Include in the output the line containing "Detect and mask" and each subsequent line of the records, through the end, transcribed exactly. Add nothing else.

# RECORDS TO USE start

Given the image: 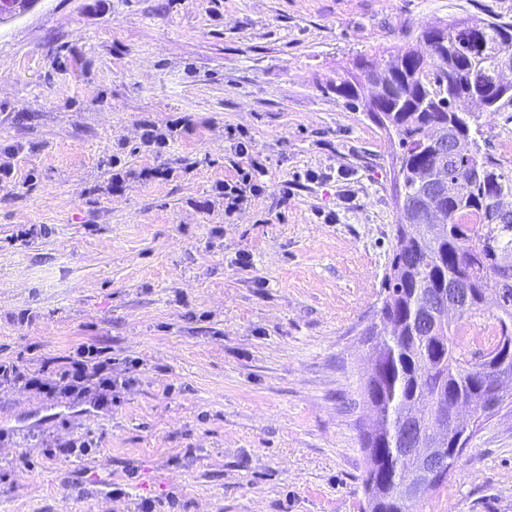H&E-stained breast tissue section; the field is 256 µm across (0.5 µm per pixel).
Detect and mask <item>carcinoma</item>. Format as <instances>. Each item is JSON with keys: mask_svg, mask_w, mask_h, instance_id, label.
Returning a JSON list of instances; mask_svg holds the SVG:
<instances>
[{"mask_svg": "<svg viewBox=\"0 0 512 512\" xmlns=\"http://www.w3.org/2000/svg\"><path fill=\"white\" fill-rule=\"evenodd\" d=\"M434 31L438 41L427 51V74L416 75V61L392 72L374 93L381 118L394 131L398 169L393 179L405 206L398 208L395 249L379 310L381 325L397 323L400 333L379 336L376 323L366 332L377 337L374 369L361 390L375 416L362 438L368 512H415L421 502L403 490L407 471L395 443L398 427L414 407L429 415L450 398L468 405L470 421L448 425L437 438L439 447L453 457L480 421L512 400V391L493 386L502 375L512 385V287L504 288L497 272L499 261L512 259V168L502 166L480 143L474 127L476 113L512 105V91L491 82L500 56L512 55V21L467 15ZM428 39L429 29L424 28L415 43L389 58H412L413 50ZM350 73L349 68L336 71L331 89L365 112L369 95L351 82ZM461 99L471 103L470 111H454ZM433 130L441 131L446 142L438 146L430 141ZM437 177L459 183L457 193L442 201L443 229L413 235L408 222L422 217ZM454 282L465 284L471 293L461 319L494 306L497 333L479 358L460 353L464 337L459 322L439 327L424 307L426 297L448 292Z\"/></svg>", "mask_w": 512, "mask_h": 512, "instance_id": "carcinoma-1", "label": "carcinoma"}]
</instances>
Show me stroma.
Returning <instances> with one entry per match:
<instances>
[{
	"instance_id": "35a3bbf8",
	"label": "stroma",
	"mask_w": 512,
	"mask_h": 512,
	"mask_svg": "<svg viewBox=\"0 0 512 512\" xmlns=\"http://www.w3.org/2000/svg\"><path fill=\"white\" fill-rule=\"evenodd\" d=\"M467 14L512 0H38L0 24V360L92 344L127 381L102 409L0 393V512H367L394 146L330 83ZM478 123L512 168V106ZM240 140L262 190L229 213ZM420 512H512V404Z\"/></svg>"
}]
</instances>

# RECORDS TO USE end

> REPLY TO THE TASK:
Detect and mask <item>carcinoma</item>. Format as <instances>. Each item is JSON with keys: mask_svg, mask_w, mask_h, instance_id, label.
Returning a JSON list of instances; mask_svg holds the SVG:
<instances>
[{"mask_svg": "<svg viewBox=\"0 0 512 512\" xmlns=\"http://www.w3.org/2000/svg\"><path fill=\"white\" fill-rule=\"evenodd\" d=\"M434 31L438 41L427 51V74L416 75V61L392 72L374 93L381 118L394 131L398 169L393 179L405 206L398 208L395 249L379 310L381 325L397 323L400 333L379 336L376 323L366 332L377 337L374 369L361 390L375 416L362 438L368 512H415L421 502L403 490L407 471L395 443L398 427L414 407L429 415L450 398L468 405L470 421L448 425L437 438L439 447L453 457L480 421L512 400V391L493 386L502 375L512 385V287L504 288L497 272L499 261L512 259V168L502 166L480 143L474 127L476 113L512 105V91L491 82L500 56L512 55V21L467 15ZM428 39L429 29L424 28L415 43L389 58H412L413 50ZM350 73L349 68L336 71L331 89L365 112L369 95L351 82ZM461 99L471 103L470 111H454ZM433 130L441 131L446 142L438 146L430 141ZM437 177L459 183L457 193L442 201L443 229L413 235L408 222L422 217ZM454 282L465 284L471 293L461 319L494 306L497 333L479 358L460 353L464 337L459 322L439 327L424 307L426 297L448 292Z\"/></svg>", "mask_w": 512, "mask_h": 512, "instance_id": "carcinoma-1", "label": "carcinoma"}]
</instances>
Show me stroma.
Returning <instances> with one entry per match:
<instances>
[{
	"instance_id": "35a3bbf8",
	"label": "stroma",
	"mask_w": 512,
	"mask_h": 512,
	"mask_svg": "<svg viewBox=\"0 0 512 512\" xmlns=\"http://www.w3.org/2000/svg\"><path fill=\"white\" fill-rule=\"evenodd\" d=\"M467 14L512 0H38L0 24V360L92 344L127 381L102 409L0 393V512H367L394 146L330 83ZM478 123L512 168V106ZM240 140L262 190L229 213ZM420 512H512V404Z\"/></svg>"
}]
</instances>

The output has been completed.